Scene change data
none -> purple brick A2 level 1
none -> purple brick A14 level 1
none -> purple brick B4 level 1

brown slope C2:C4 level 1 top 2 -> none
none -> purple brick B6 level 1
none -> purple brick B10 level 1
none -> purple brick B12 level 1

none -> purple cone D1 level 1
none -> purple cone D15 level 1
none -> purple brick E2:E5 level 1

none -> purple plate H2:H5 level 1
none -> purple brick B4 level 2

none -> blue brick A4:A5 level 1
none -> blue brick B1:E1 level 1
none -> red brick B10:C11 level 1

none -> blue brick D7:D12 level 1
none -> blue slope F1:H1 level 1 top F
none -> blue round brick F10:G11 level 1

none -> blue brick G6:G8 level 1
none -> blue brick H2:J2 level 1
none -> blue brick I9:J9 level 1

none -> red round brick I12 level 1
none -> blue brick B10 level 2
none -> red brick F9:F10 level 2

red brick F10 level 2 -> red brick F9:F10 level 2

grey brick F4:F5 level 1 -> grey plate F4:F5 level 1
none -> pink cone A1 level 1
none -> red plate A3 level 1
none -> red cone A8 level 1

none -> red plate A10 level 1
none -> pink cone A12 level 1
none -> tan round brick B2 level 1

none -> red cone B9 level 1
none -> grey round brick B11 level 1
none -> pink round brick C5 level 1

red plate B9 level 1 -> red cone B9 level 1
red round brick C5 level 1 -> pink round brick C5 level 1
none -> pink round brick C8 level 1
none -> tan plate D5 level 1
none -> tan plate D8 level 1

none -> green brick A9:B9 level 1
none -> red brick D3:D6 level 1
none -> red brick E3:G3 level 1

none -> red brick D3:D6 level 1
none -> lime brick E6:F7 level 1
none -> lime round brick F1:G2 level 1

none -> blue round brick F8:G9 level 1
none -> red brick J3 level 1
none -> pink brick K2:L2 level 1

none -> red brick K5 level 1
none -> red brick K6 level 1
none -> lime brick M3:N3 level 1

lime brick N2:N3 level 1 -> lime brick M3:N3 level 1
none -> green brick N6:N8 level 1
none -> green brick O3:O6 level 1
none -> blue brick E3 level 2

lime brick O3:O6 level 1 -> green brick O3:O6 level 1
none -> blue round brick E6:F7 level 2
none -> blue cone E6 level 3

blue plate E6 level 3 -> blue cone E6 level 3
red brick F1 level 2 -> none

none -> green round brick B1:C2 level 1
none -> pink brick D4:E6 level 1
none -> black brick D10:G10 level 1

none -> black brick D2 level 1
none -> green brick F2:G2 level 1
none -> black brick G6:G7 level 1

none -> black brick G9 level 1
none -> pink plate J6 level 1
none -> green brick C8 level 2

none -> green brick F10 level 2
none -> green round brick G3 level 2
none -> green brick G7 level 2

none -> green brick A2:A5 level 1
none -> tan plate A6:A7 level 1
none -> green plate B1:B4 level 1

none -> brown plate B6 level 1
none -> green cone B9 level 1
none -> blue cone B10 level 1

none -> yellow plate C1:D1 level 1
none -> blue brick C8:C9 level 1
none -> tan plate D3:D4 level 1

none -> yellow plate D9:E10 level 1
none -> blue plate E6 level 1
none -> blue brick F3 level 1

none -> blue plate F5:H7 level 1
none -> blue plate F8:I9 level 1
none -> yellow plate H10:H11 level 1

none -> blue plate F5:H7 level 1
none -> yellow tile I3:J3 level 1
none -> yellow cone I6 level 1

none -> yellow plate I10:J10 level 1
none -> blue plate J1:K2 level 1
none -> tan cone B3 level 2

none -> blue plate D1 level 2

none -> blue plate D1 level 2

## WHAT NEEDS TO BE DONE
The reply should consist of all the records, repeated exactly.

## SOLUTION
none -> purple brick A2 level 1
none -> purple brick A14 level 1
none -> purple brick B4 level 1

brown slope C2:C4 level 1 top 2 -> none
none -> purple brick B6 level 1
none -> purple brick B10 level 1
none -> purple brick B12 level 1

none -> purple cone D1 level 1
none -> purple cone D15 level 1
none -> purple brick E2:E5 level 1

none -> purple plate H2:H5 level 1
none -> purple brick B4 level 2

none -> blue brick A4:A5 level 1
none -> blue brick B1:E1 level 1
none -> red brick B10:C11 level 1

none -> blue brick D7:D12 level 1
none -> blue slope F1:H1 level 1 top F
none -> blue round brick F10:G11 level 1

none -> blue brick G6:G8 level 1
none -> blue brick H2:J2 level 1
none -> blue brick I9:J9 level 1

none -> red round brick I12 level 1
none -> blue brick B10 level 2
none -> red brick F9:F10 level 2

red brick F10 level 2 -> red brick F9:F10 level 2

grey brick F4:F5 level 1 -> grey plate F4:F5 level 1
none -> pink cone A1 level 1
none -> red plate A3 level 1
none -> red cone A8 level 1

none -> red plate A10 level 1
none -> pink cone A12 level 1
none -> tan round brick B2 level 1

none -> red cone B9 level 1
none -> grey round brick B11 level 1
none -> pink round brick C5 level 1

red plate B9 level 1 -> red cone B9 level 1
red round brick C5 level 1 -> pink round brick C5 level 1
none -> pink round brick C8 level 1
none -> tan plate D5 level 1
none -> tan plate D8 level 1

none -> green brick A9:B9 level 1
none -> red brick D3:D6 level 1
none -> red brick E3:G3 level 1

none -> red brick D3:D6 level 1
none -> lime brick E6:F7 level 1
none -> lime round brick F1:G2 level 1

none -> blue round brick F8:G9 level 1
none -> red brick J3 level 1
none -> pink brick K2:L2 level 1

none -> red brick K5 level 1
none -> red brick K6 level 1
none -> lime brick M3:N3 level 1

lime brick N2:N3 level 1 -> lime brick M3:N3 level 1
none -> green brick N6:N8 level 1
none -> green brick O3:O6 level 1
none -> blue brick E3 level 2

lime brick O3:O6 level 1 -> green brick O3:O6 level 1
none -> blue round brick E6:F7 level 2
none -> blue cone E6 level 3

blue plate E6 level 3 -> blue cone E6 level 3
red brick F1 level 2 -> none

none -> green round brick B1:C2 level 1
none -> pink brick D4:E6 level 1
none -> black brick D10:G10 level 1

none -> black brick D2 level 1
none -> green brick F2:G2 level 1
none -> black brick G6:G7 level 1

none -> black brick G9 level 1
none -> pink plate J6 level 1
none -> green brick C8 level 2

none -> green brick F10 level 2
none -> green round brick G3 level 2
none -> green brick G7 level 2

none -> green brick A2:A5 level 1
none -> tan plate A6:A7 level 1
none -> green plate B1:B4 level 1

none -> brown plate B6 level 1
none -> green cone B9 level 1
none -> blue cone B10 level 1

none -> yellow plate C1:D1 level 1
none -> blue brick C8:C9 level 1
none -> tan plate D3:D4 level 1

none -> yellow plate D9:E10 level 1
none -> blue plate E6 level 1
none -> blue brick F3 level 1

none -> blue plate F5:H7 level 1
none -> blue plate F8:I9 level 1
none -> yellow plate H10:H11 level 1

none -> blue plate F5:H7 level 1
none -> yellow tile I3:J3 level 1
none -> yellow cone I6 level 1

none -> yellow plate I10:J10 level 1
none -> blue plate J1:K2 level 1
none -> tan cone B3 level 2

none -> blue plate D1 level 2

none -> blue plate D1 level 2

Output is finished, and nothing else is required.